### What to work on
How many lines below contain the string "black"? Reply with the figure and no further words.

── Data shown

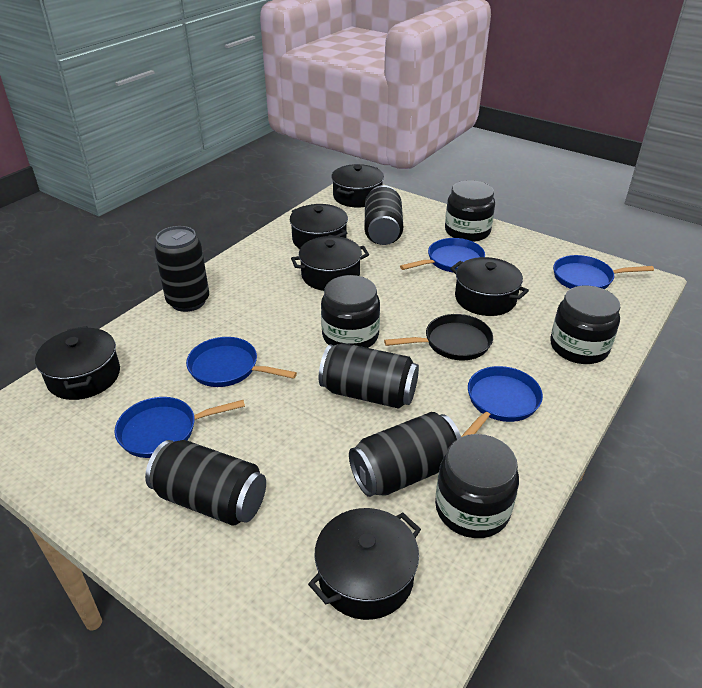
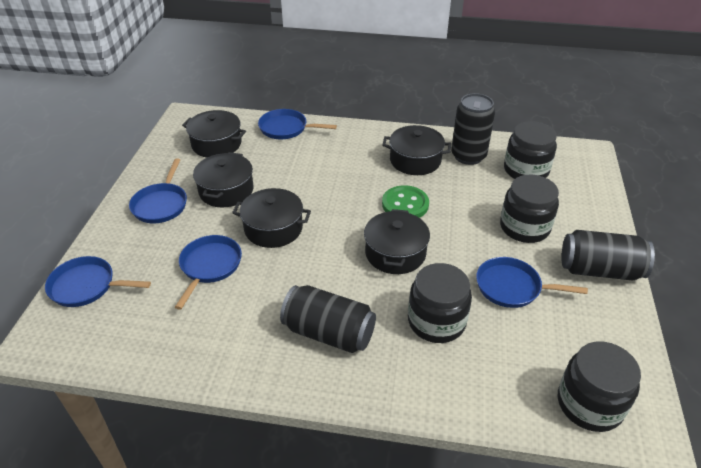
black can: 5 -> 3
black pan: 1 -> 0
black pot: 6 -> 5
green button: 0 -> 1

────

### Your response
3